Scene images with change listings
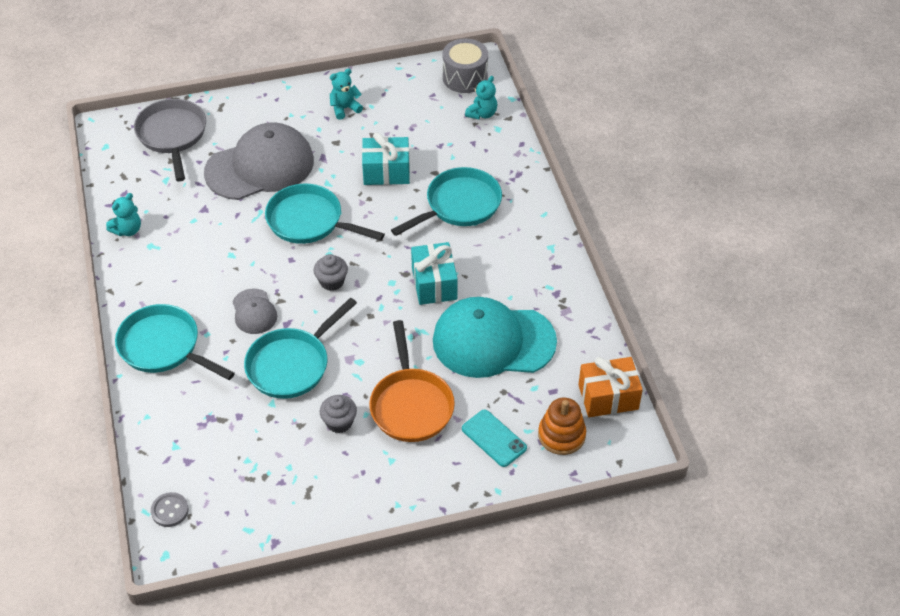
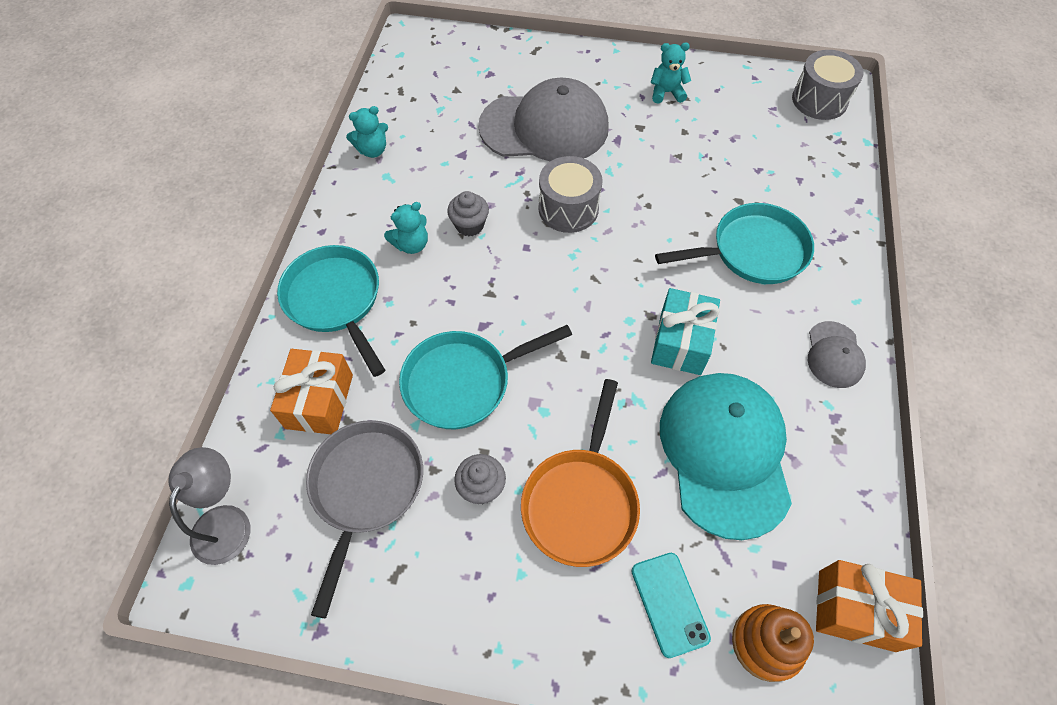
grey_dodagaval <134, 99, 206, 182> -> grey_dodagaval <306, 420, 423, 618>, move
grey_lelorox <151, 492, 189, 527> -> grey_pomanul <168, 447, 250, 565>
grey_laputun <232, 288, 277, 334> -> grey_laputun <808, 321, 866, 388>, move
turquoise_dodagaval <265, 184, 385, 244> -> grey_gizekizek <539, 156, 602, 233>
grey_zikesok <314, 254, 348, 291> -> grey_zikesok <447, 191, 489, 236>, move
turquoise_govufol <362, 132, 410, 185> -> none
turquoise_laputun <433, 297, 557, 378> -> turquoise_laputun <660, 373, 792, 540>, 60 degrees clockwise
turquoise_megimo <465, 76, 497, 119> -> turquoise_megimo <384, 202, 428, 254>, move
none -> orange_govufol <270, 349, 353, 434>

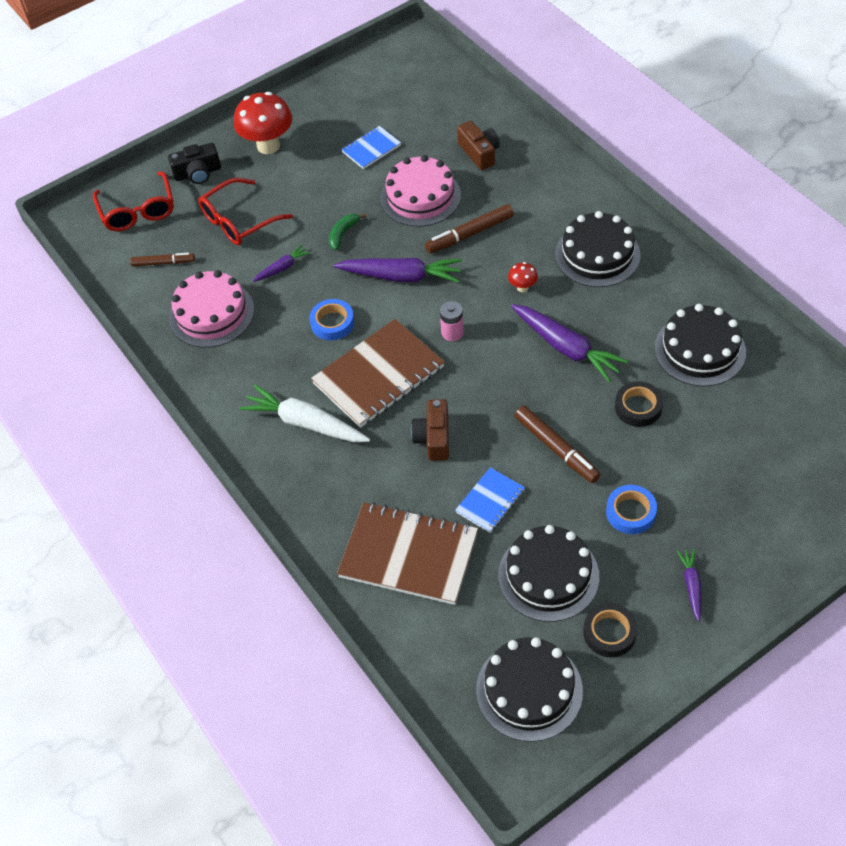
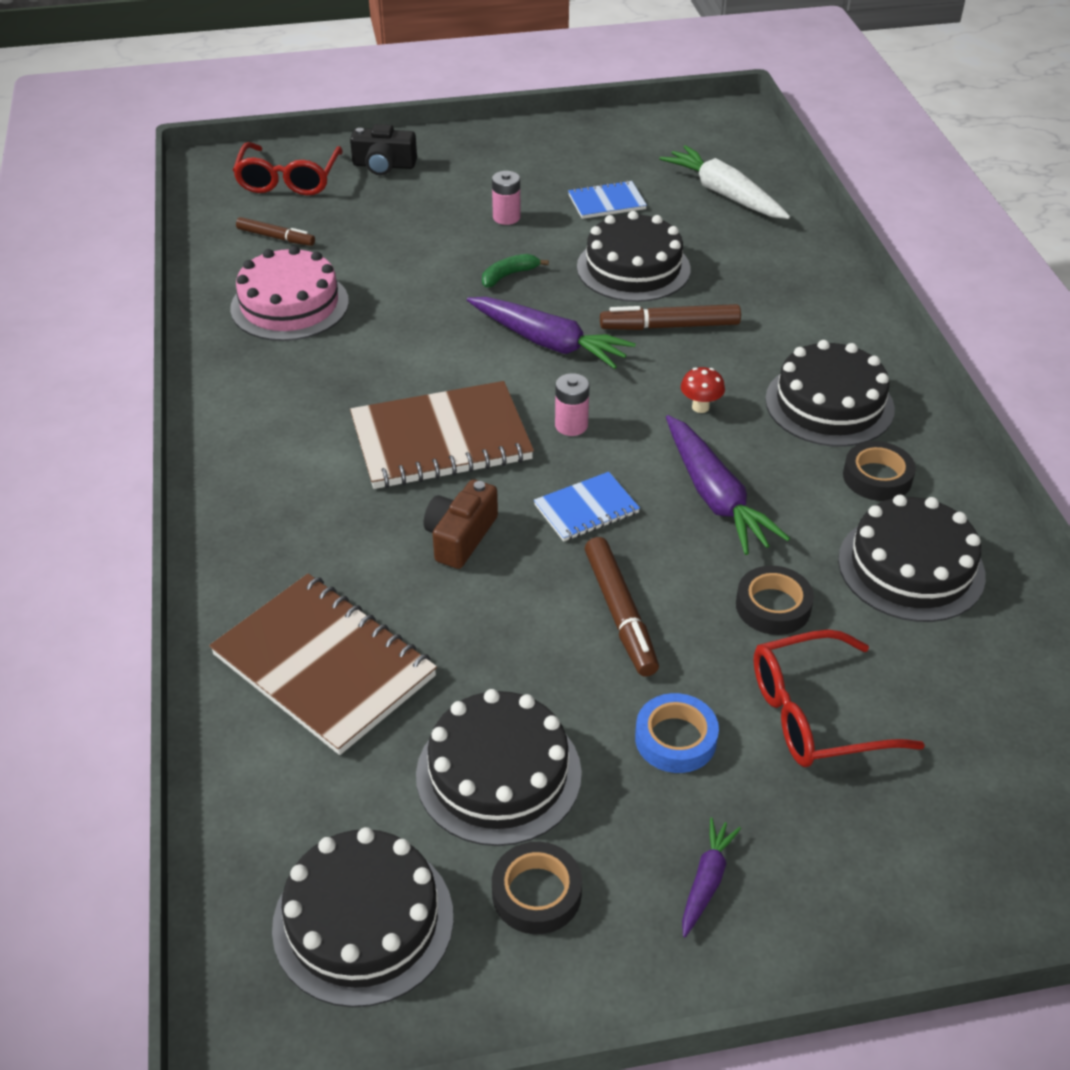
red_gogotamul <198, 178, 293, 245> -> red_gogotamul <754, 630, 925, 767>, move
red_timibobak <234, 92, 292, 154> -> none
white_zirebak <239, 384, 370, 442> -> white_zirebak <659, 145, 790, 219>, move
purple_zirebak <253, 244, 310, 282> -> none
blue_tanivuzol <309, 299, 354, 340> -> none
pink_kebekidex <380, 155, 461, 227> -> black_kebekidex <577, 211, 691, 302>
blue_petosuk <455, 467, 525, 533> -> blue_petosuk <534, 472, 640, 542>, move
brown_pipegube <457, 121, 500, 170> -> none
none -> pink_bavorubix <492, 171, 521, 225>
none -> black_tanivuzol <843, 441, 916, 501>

YOUR OBJECTIVE
Copy word for word the lines above, starting at the line containing "grey_zikesok <314, 254, 348, 291>" and ending at the line containing "red_timibobak <234, 92, 292, 154> -> none", inclusive, with no pictures.

WRITTEN ANSWER
grey_zikesok <314, 254, 348, 291> -> grey_zikesok <447, 191, 489, 236>, move
turquoise_govufol <362, 132, 410, 185> -> none
turquoise_laputun <433, 297, 557, 378> -> turquoise_laputun <660, 373, 792, 540>, 60 degrees clockwise
turquoise_megimo <465, 76, 497, 119> -> turquoise_megimo <384, 202, 428, 254>, move
none -> orange_govufol <270, 349, 353, 434>

red_gogotamul <198, 178, 293, 245> -> red_gogotamul <754, 630, 925, 767>, move
red_timibobak <234, 92, 292, 154> -> none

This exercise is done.